Each entry that follows is to be copied exactly, minus any pictures.

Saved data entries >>
== Segment start ==
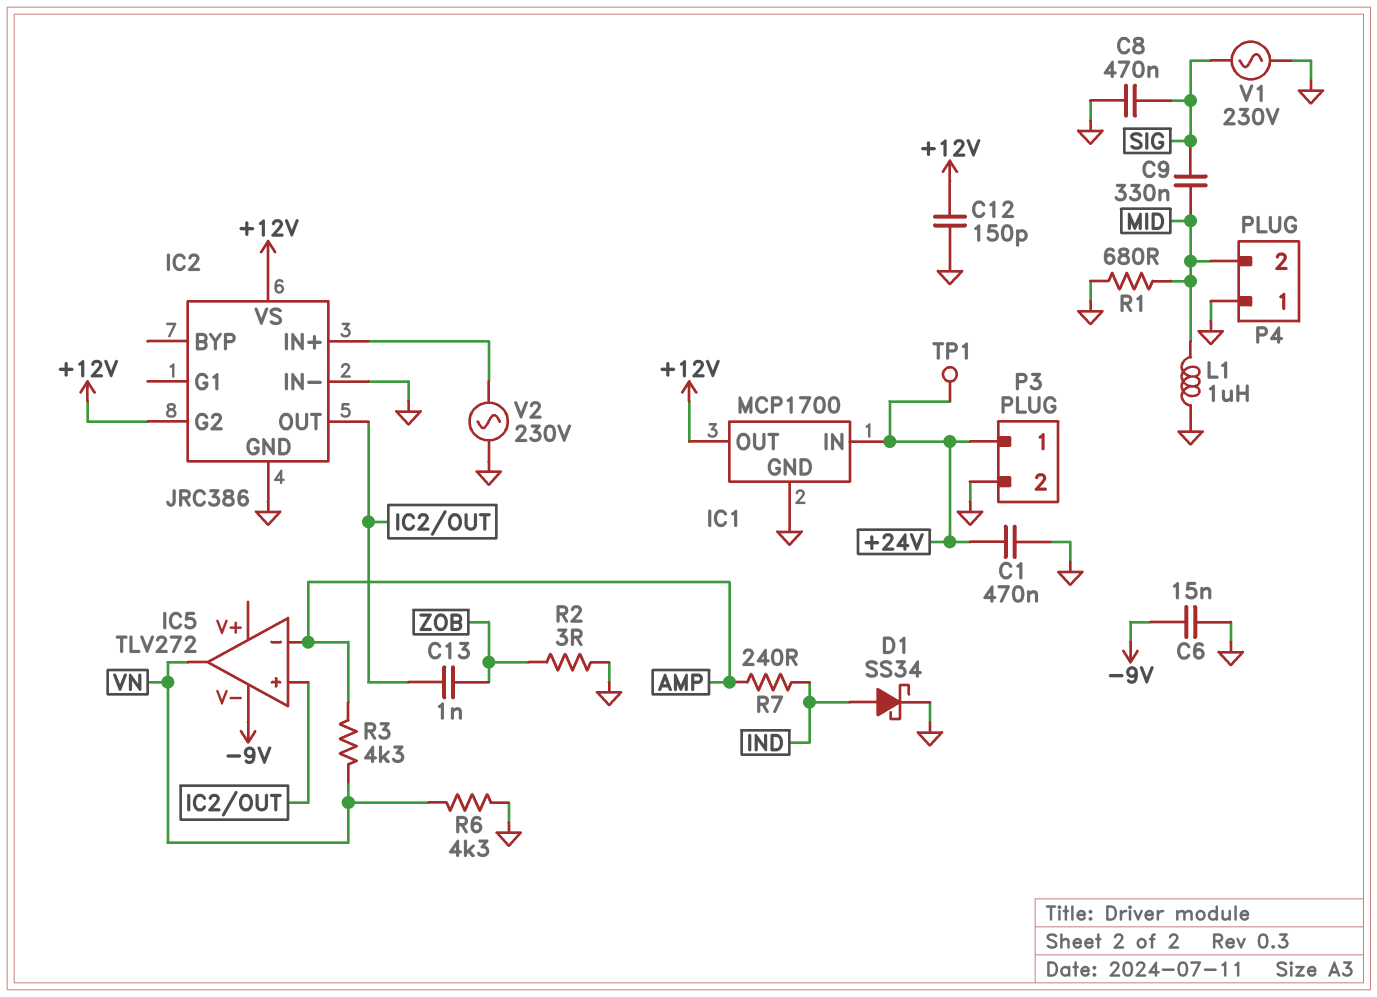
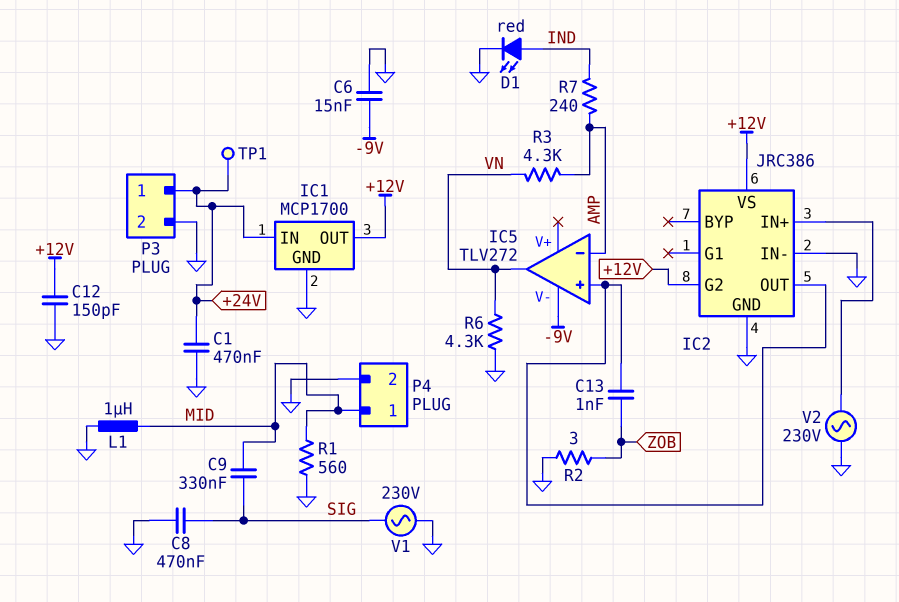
D1: schottky SS34 (A IND, K GND) -> LED red (A IND, K GND)
P4 pin 1: GND -> MID
P4 pin 2: MID -> GND
R1: 680 (GND, MID) -> 560 (GND, MID)

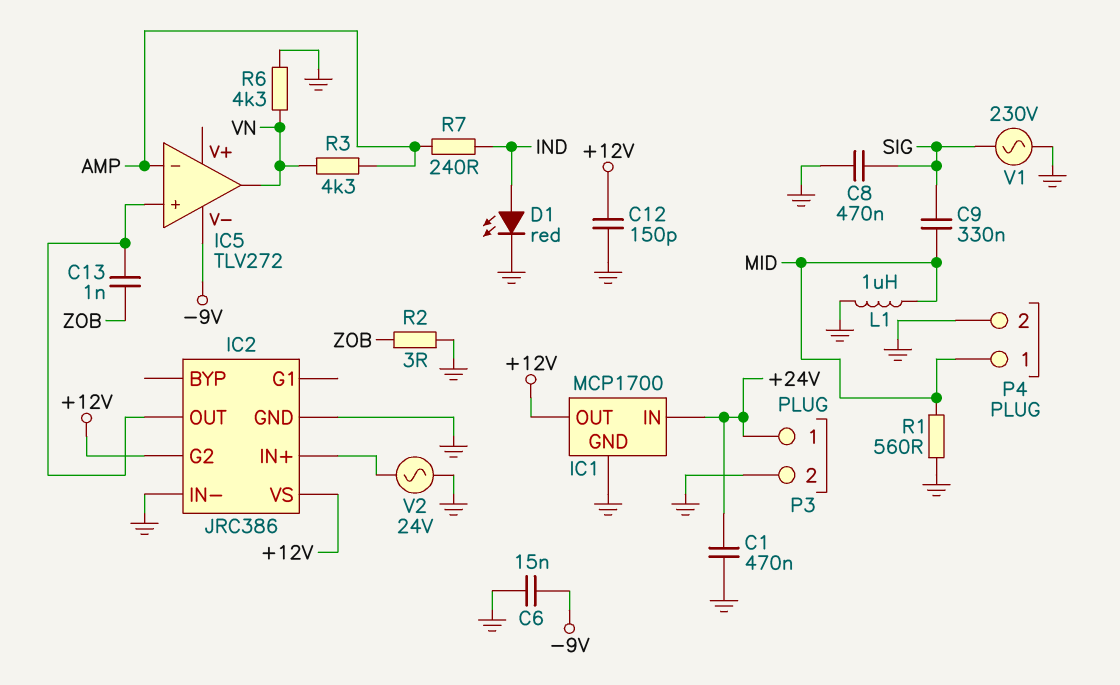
TP1: test point (+24V) -> none
V2: AC 230V (GND, IC2/IN+) -> AC 24V (GND, IC2/IN+)

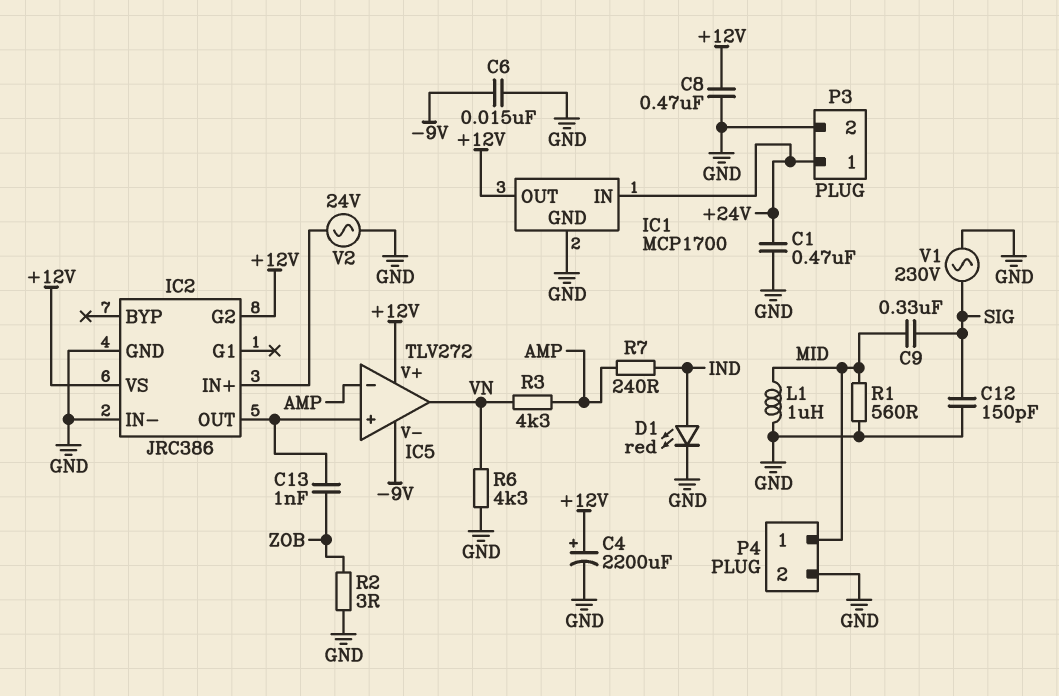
C4: none -> 2200uF (plus +12V, minus GND)
C8: 470nF (GND, SIG) -> 470nF (+12V, GND)
C12: 150pF (+12V, GND) -> 150pF (GND, SIG)
IC5 pin V+: none -> +12V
== Segment end ==
TASK RESPONSE >>
D1: schottky SS34 (A IND, K GND) -> LED red (A IND, K GND)
P4 pin 1: GND -> MID
P4 pin 2: MID -> GND
R1: 680 (GND, MID) -> 560 (GND, MID)

TP1: test point (+24V) -> none
V2: AC 230V (GND, IC2/IN+) -> AC 24V (GND, IC2/IN+)

C4: none -> 2200uF (plus +12V, minus GND)
C8: 470nF (GND, SIG) -> 470nF (+12V, GND)
C12: 150pF (+12V, GND) -> 150pF (GND, SIG)
IC5 pin V+: none -> +12V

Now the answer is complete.